[Required work]:
Count the lines in the material below that contain the word "matte" and reply with only that number.
Records provided Start Marker
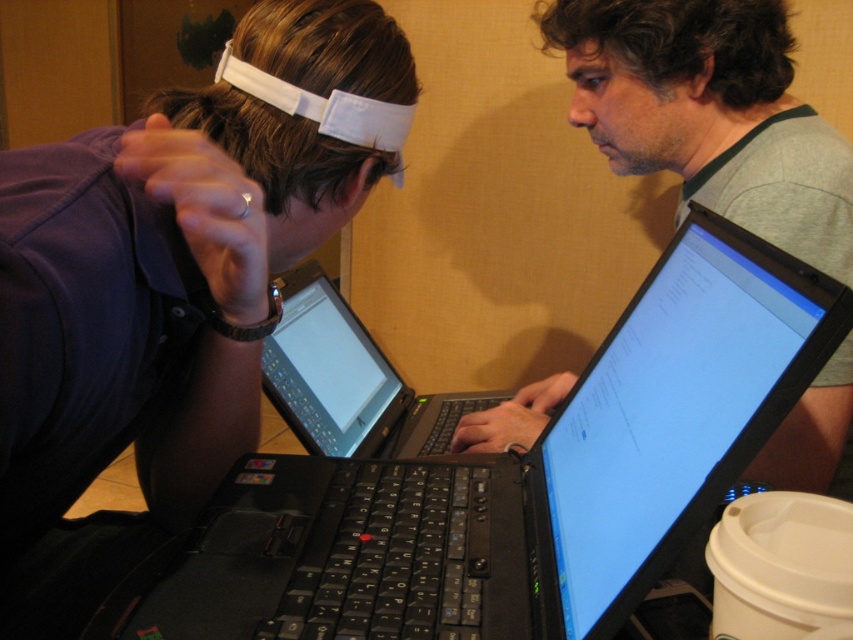
Question: Which point is closer to the camera?

Choices:
 (A) matte white forehead at upper center
 (B) black plastic laptop at center
 (C) gray-green fabric shirt at center

Answer: (A)

Question: Can you confirm if gray-green fabric shirt at center is smaller than black plastic laptop at center?

Choices:
 (A) no
 (B) yes

Answer: (A)

Question: Estimate the real-world distances between objects in this image. Which object is farther from the black plastic laptop at center?

Choices:
 (A) matte white forehead at upper center
 (B) black matte laptop at center

Answer: (A)

Question: Considering the relative positions of matte white forehead at upper center and gray-green fabric shirt at center in the image provided, where is matte white forehead at upper center located with respect to gray-green fabric shirt at center?

Choices:
 (A) below
 (B) above

Answer: (A)

Question: Can you confirm if gray-green fabric shirt at center is positioned below black plastic laptop at center?

Choices:
 (A) yes
 (B) no

Answer: (B)

Question: Which point is closer to the camera?

Choices:
 (A) (199, 420)
 (B) (813, 237)

Answer: (A)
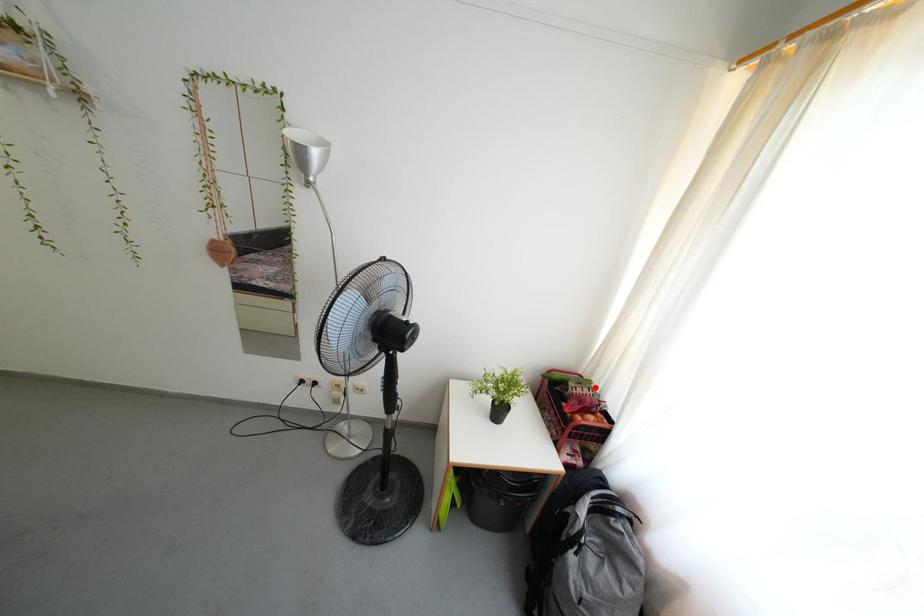
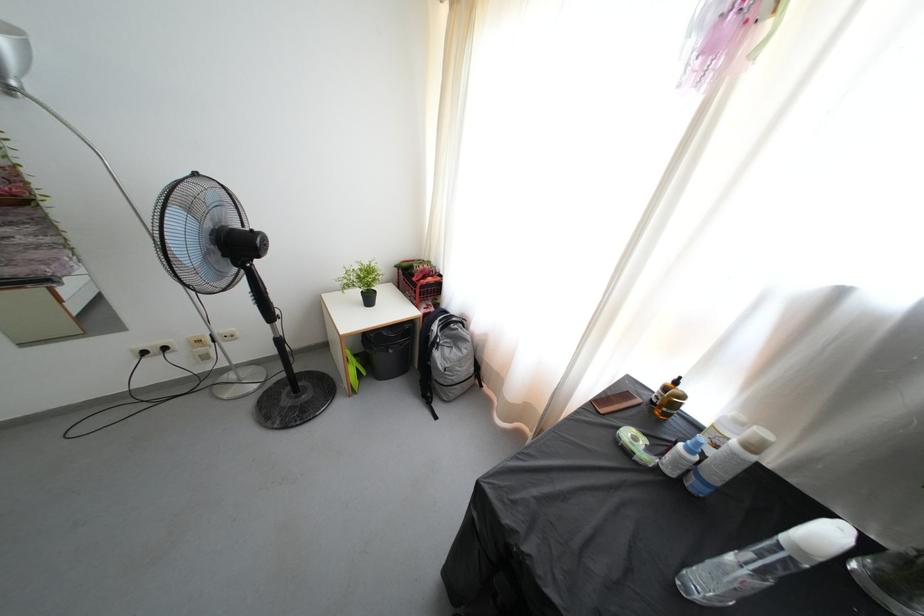
Find the pixel in the second image that matches the highlighted location in the first image.

(434, 268)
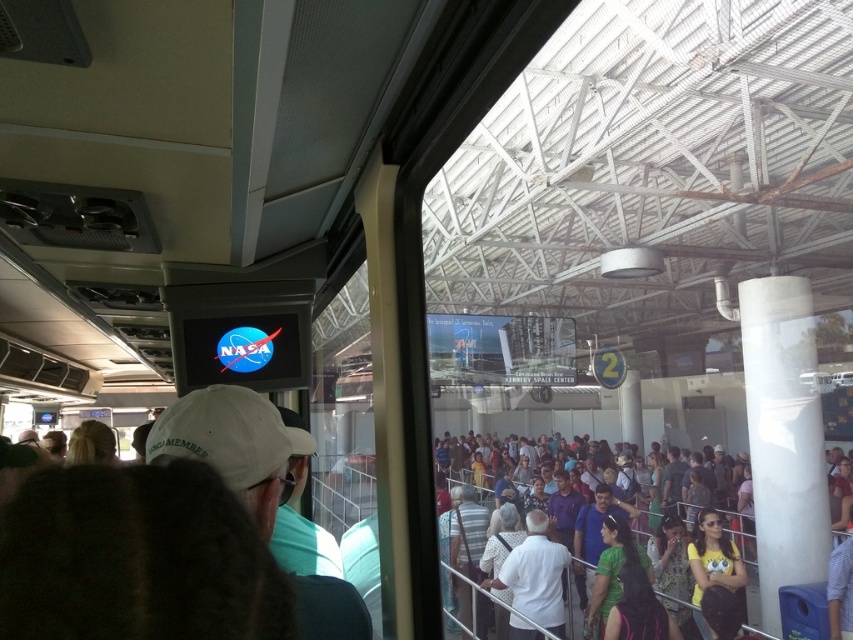
You are standing at the point marked as point [474,538] in the bus. The bus has a length of 35 feet. If you want to walk to the front of the bus, will you have enough space to move freely?

The distance between point [474,538] and the camera is 24.15 feet. Since the bus is 35 feet long, there is sufficient space to move freely towards the front.

You are a passenger on the bus and notice two people outside the window. One is wearing a white fabric cap at center and the other has multicolored casual attire at center. Which clothing item is positioned higher on their body?

The white fabric cap at center is located above multicolored casual attire at center, so the white fabric cap at center is positioned higher on their body.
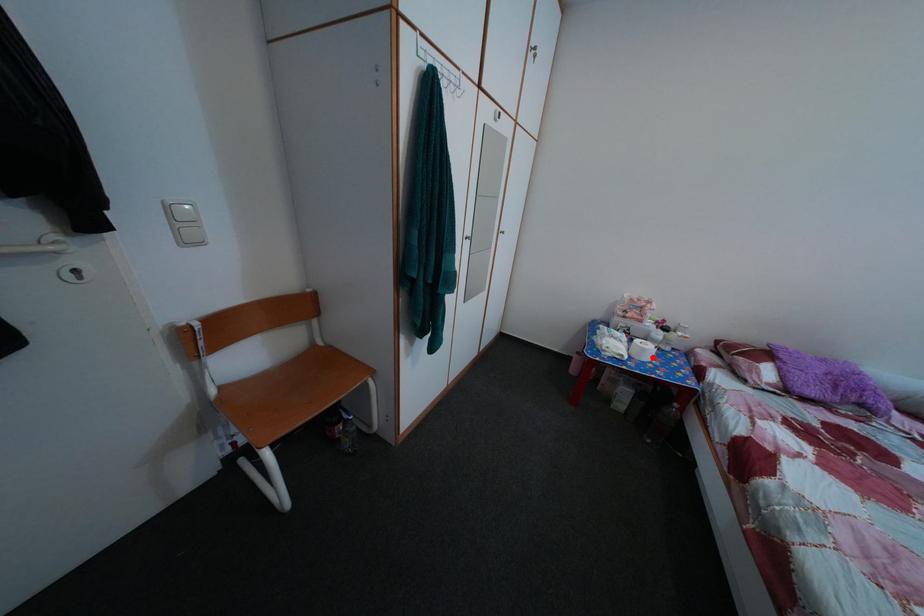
Records provided End Marker
[Task solution]:
4